DESCRIPTION OF THE TASK: The listing below holds a line with "yellow brick A1:C1" and a line with "lime tile H1". Reproduce those two lines exactly, plus everything between them.

TASK MATERIAL:
··········
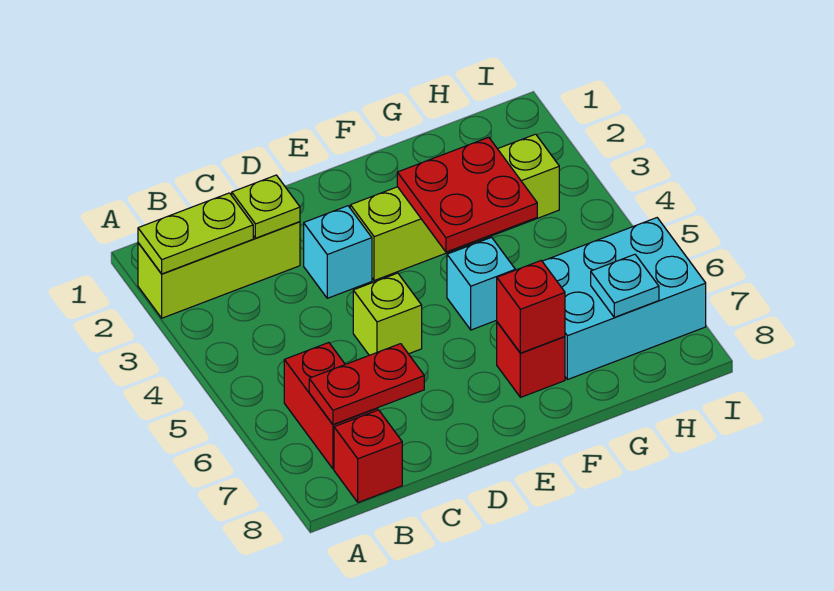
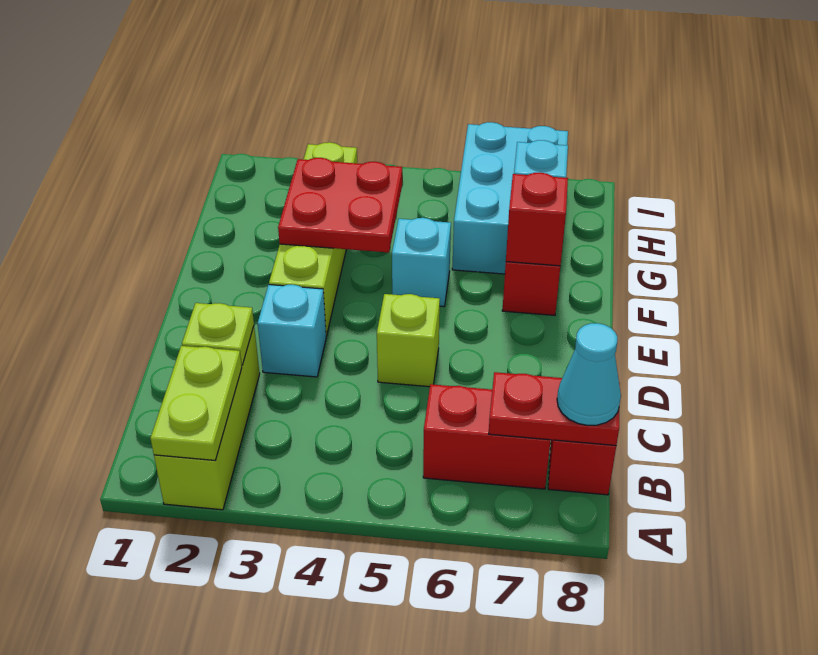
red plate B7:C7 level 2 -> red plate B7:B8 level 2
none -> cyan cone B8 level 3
··········
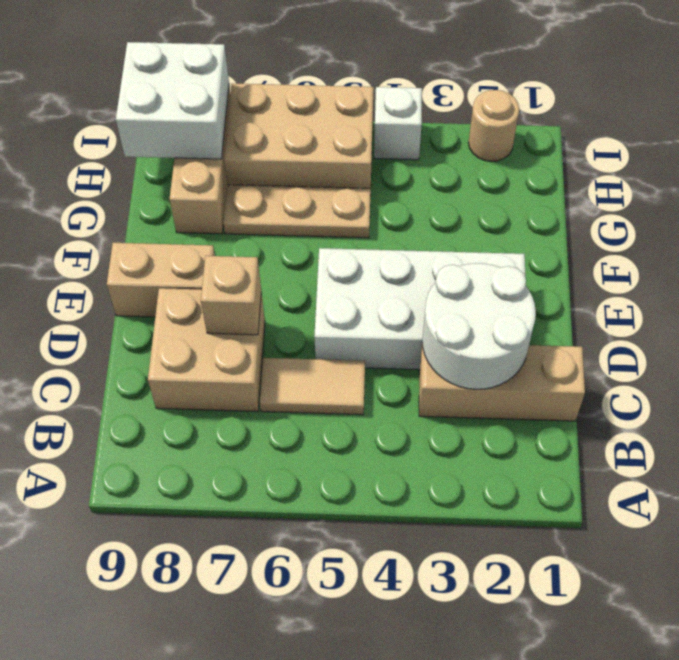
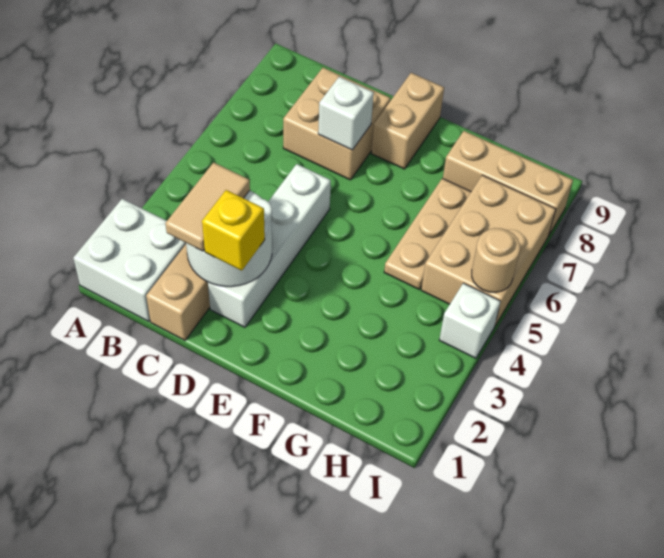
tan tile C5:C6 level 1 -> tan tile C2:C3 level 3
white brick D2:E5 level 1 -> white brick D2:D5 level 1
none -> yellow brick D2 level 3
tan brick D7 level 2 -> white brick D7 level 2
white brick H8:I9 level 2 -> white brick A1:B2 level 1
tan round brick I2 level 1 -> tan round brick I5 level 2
··········
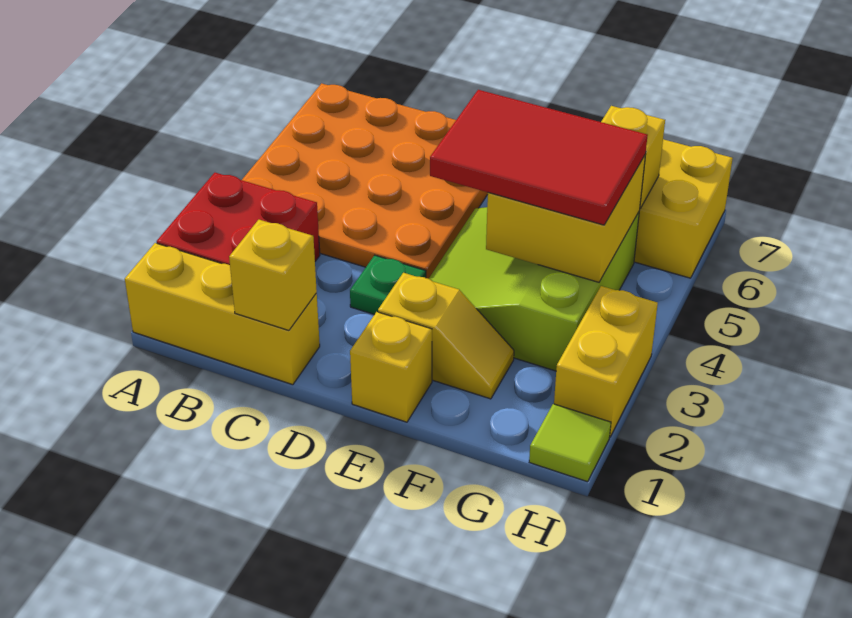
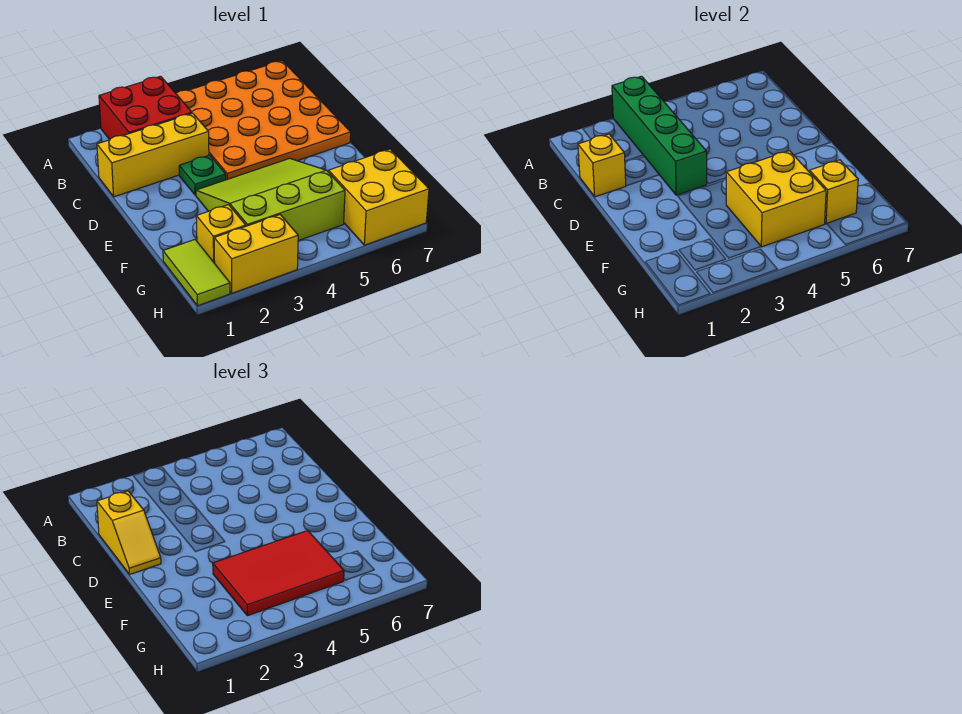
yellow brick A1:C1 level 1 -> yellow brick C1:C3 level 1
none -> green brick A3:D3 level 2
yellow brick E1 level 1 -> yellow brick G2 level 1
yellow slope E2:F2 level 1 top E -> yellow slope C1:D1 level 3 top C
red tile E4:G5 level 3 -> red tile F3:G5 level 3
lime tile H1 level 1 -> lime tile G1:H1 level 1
··········
WRITTEN REPLY:
yellow brick A1:C1 level 1 -> yellow brick C1:C3 level 1
none -> green brick A3:D3 level 2
yellow brick E1 level 1 -> yellow brick G2 level 1
yellow slope E2:F2 level 1 top E -> yellow slope C1:D1 level 3 top C
red tile E4:G5 level 3 -> red tile F3:G5 level 3
lime tile H1 level 1 -> lime tile G1:H1 level 1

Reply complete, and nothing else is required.